(Your objective): Repeat exactly, and only, the lines below starting at the line that contains "now: blue mabikan" and ending at the line that contains "in_first: [307, 143]", inclusive of both.

======== Data for analysis ========

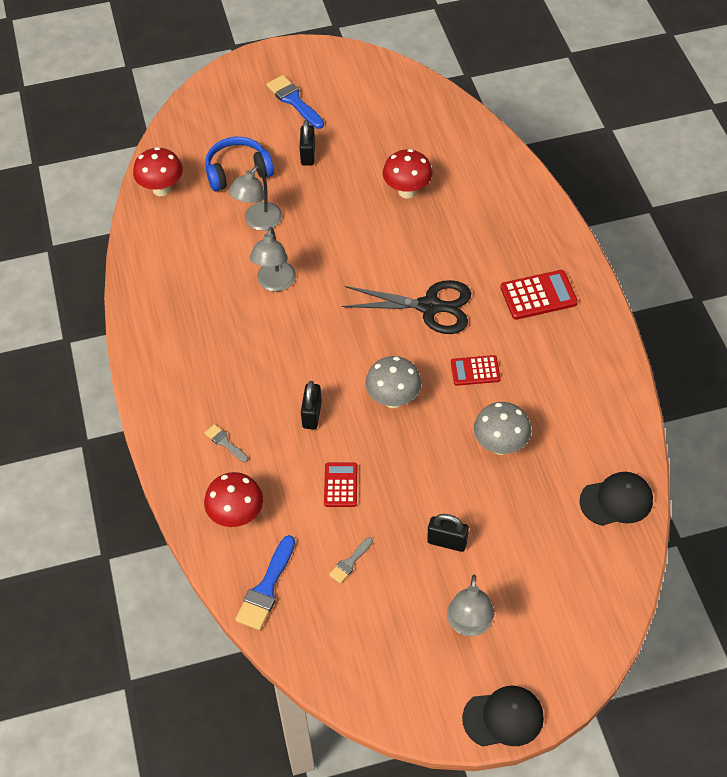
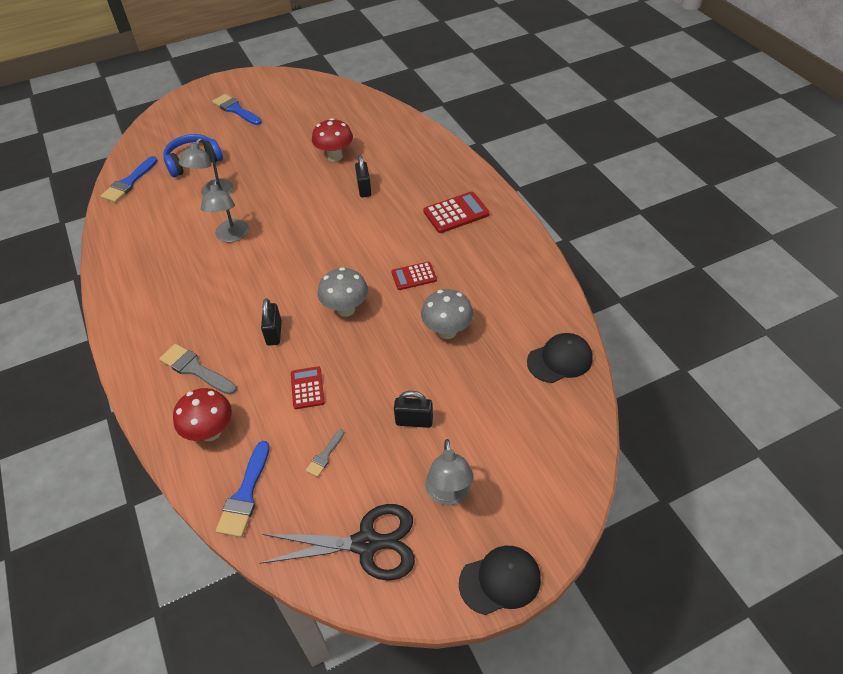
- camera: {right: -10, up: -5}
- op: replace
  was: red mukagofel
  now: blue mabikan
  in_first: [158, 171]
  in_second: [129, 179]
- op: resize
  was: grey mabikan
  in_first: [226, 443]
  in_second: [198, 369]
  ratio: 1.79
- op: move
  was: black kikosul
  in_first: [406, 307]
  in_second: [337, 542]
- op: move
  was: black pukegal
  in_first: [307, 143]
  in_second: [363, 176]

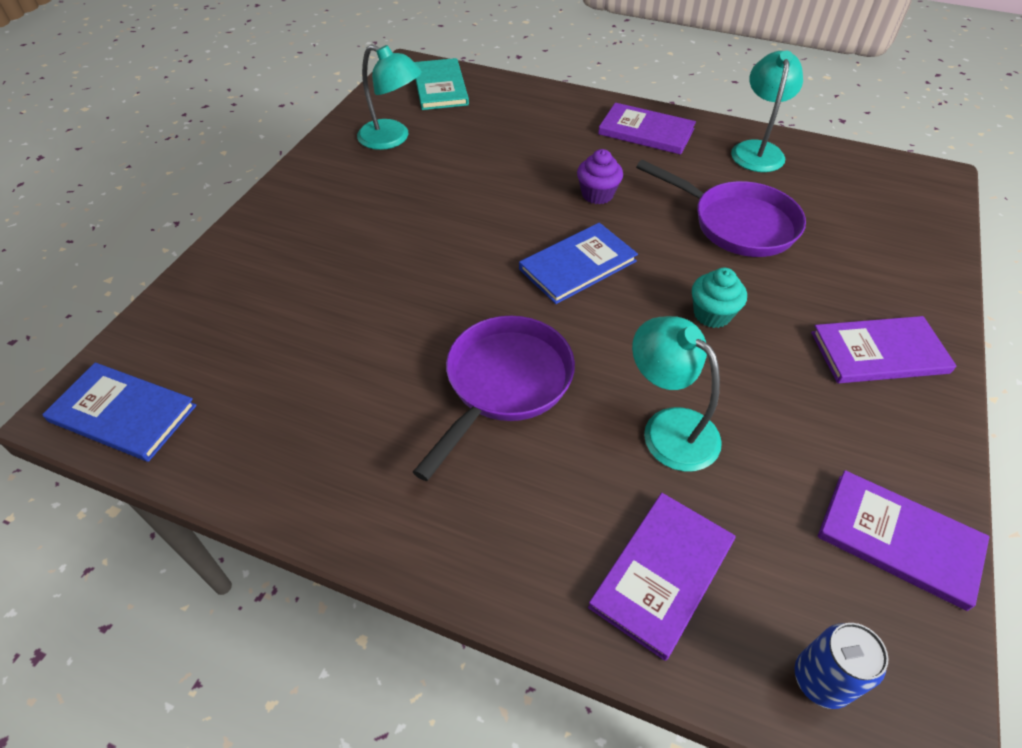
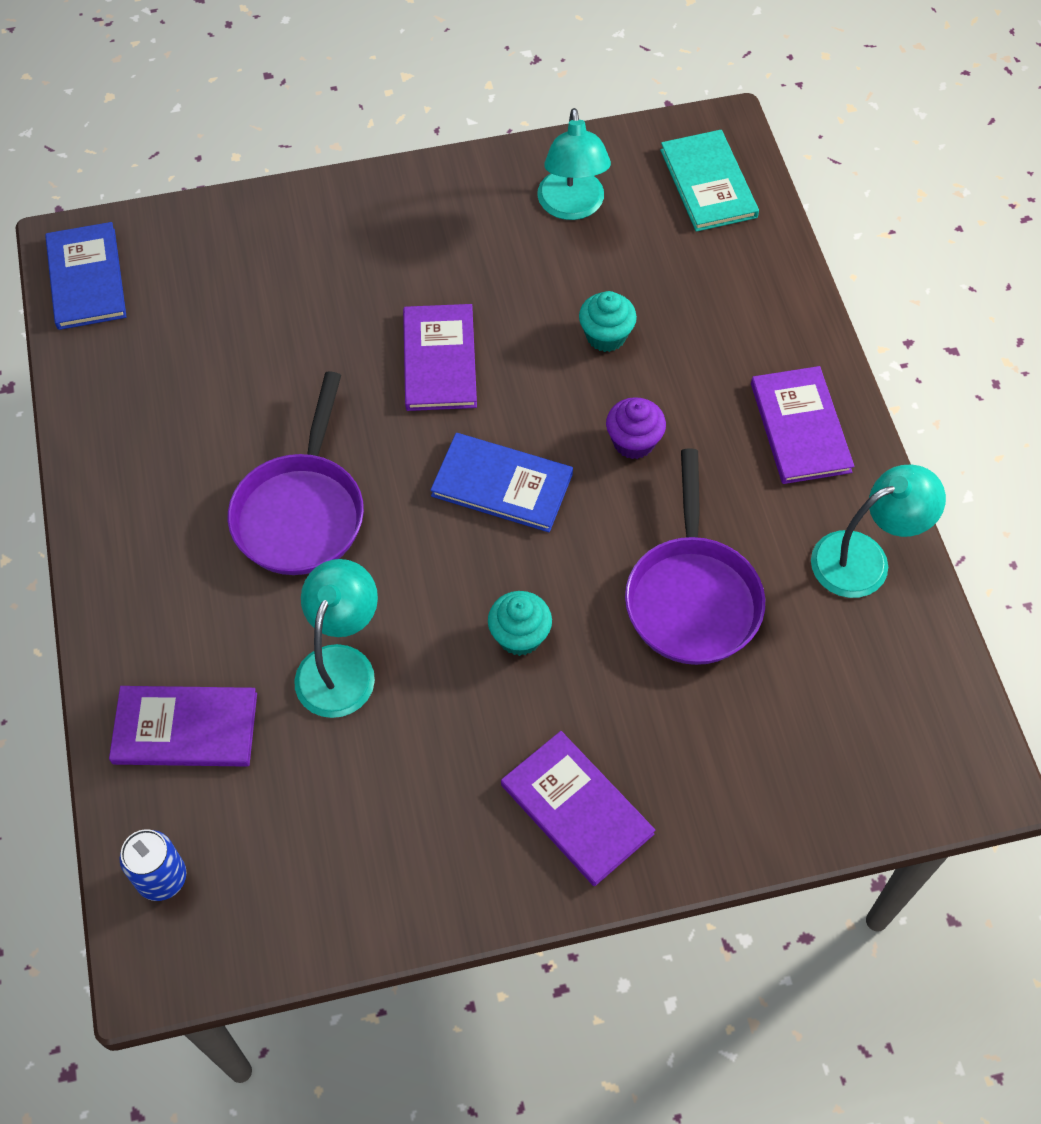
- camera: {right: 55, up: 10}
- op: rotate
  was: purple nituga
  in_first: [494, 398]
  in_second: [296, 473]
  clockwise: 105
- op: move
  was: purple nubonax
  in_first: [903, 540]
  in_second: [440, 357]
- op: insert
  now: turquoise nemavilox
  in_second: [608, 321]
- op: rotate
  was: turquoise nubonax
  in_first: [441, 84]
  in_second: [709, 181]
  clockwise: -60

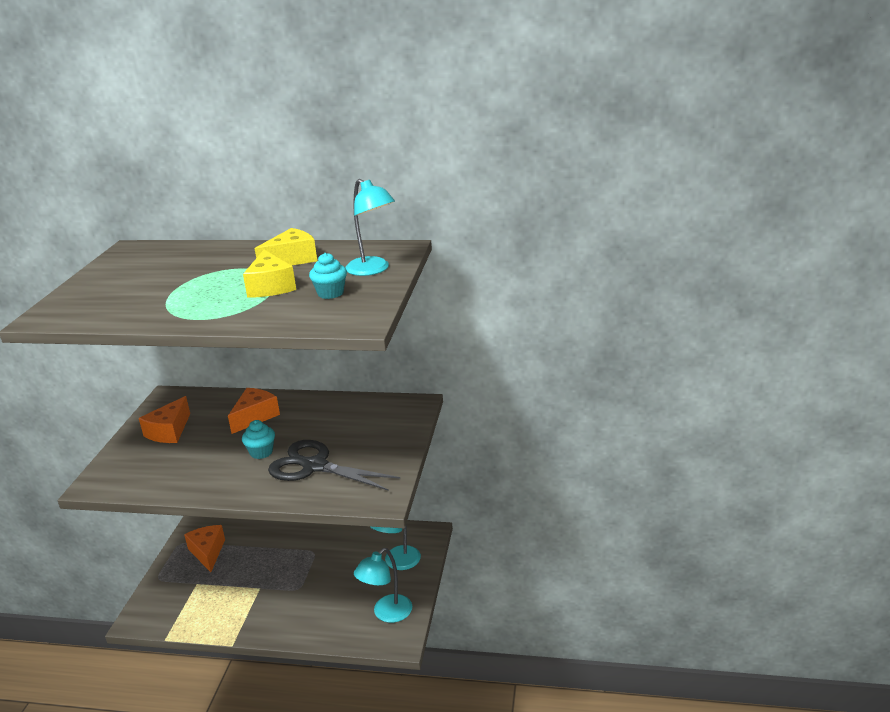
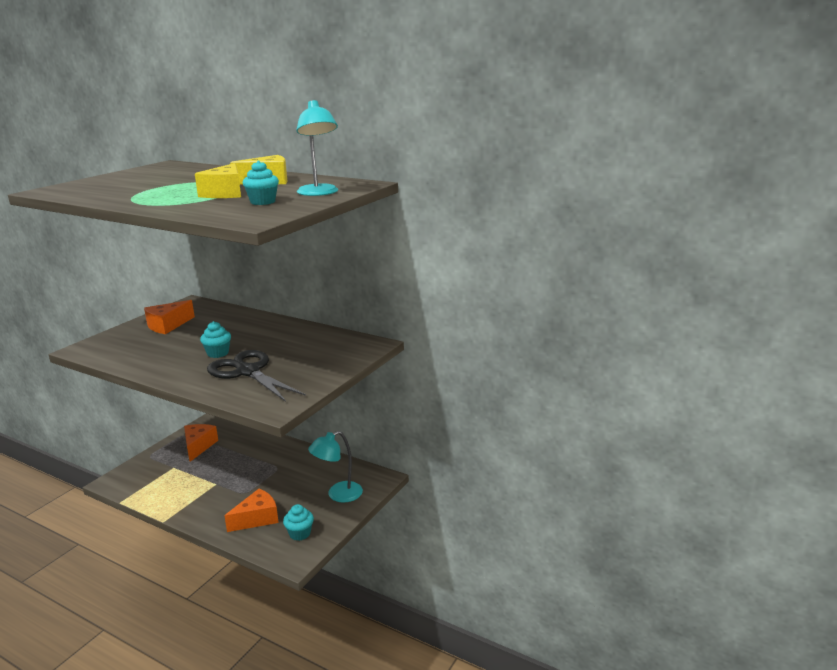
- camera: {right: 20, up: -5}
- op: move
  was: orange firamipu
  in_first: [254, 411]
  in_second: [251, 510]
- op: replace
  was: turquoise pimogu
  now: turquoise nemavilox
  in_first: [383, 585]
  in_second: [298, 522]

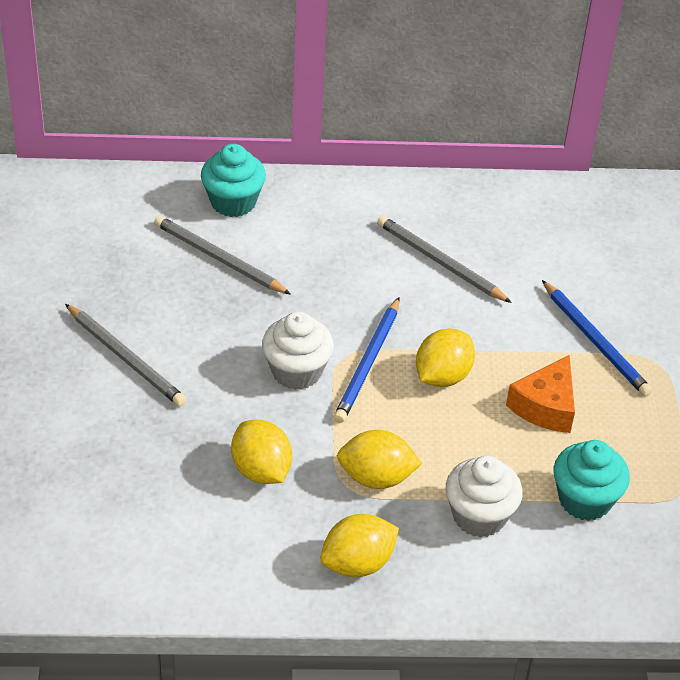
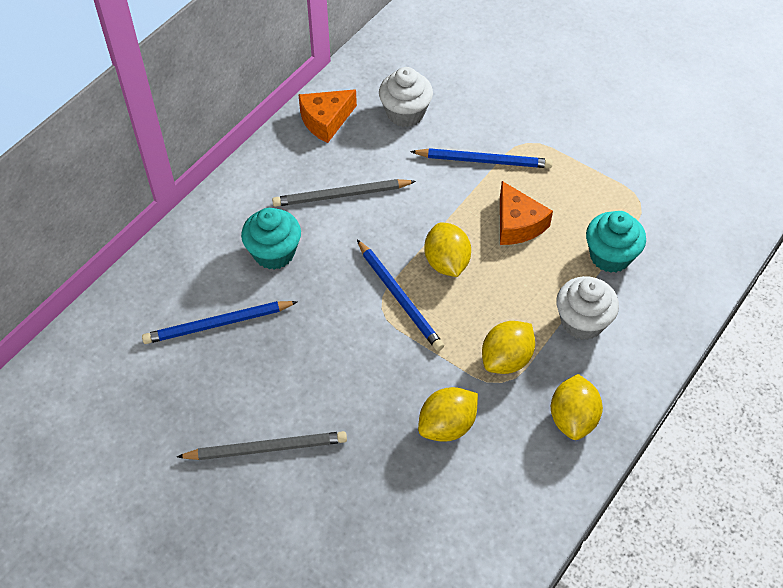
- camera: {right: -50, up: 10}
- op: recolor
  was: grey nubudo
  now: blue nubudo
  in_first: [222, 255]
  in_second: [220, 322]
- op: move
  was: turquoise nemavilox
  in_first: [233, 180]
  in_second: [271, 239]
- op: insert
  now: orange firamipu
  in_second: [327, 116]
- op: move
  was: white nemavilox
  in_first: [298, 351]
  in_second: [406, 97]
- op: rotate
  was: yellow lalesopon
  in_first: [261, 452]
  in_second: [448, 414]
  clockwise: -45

========

(Answer for the task):
  now: blue mabikan
  in_first: [158, 171]
  in_second: [129, 179]
- op: resize
  was: grey mabikan
  in_first: [226, 443]
  in_second: [198, 369]
  ratio: 1.79
- op: move
  was: black kikosul
  in_first: [406, 307]
  in_second: [337, 542]
- op: move
  was: black pukegal
  in_first: [307, 143]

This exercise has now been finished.